Data entries:

--- START ---

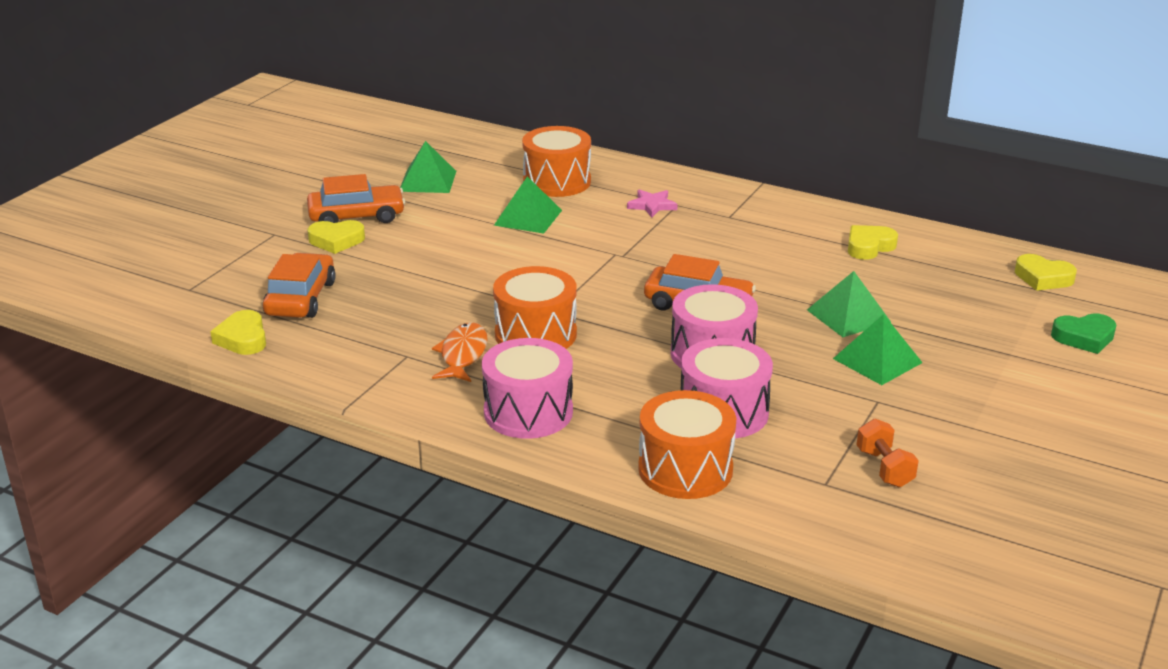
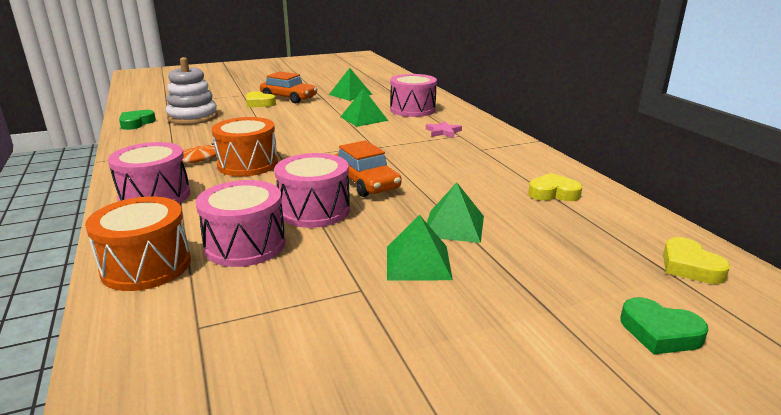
camera: 40 degrees right, 5 degrees down
yellow heart [210,310,266,355] -> green heart [119,110,156,130]
orange car [263,253,336,318] -> white stacking toy [166,57,218,125]
orange drum [522,126,591,197] -> pink drum [390,74,437,117]
orange dumbbell [857,419,919,487] -> none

--- END ---

WHAT IS REQUIRED: Reproduce exactly the lines from the one with "yellow heart [210,310,266,355]" through the end of the entries above, both ends included.

TASK RESULT:
yellow heart [210,310,266,355] -> green heart [119,110,156,130]
orange car [263,253,336,318] -> white stacking toy [166,57,218,125]
orange drum [522,126,591,197] -> pink drum [390,74,437,117]
orange dumbbell [857,419,919,487] -> none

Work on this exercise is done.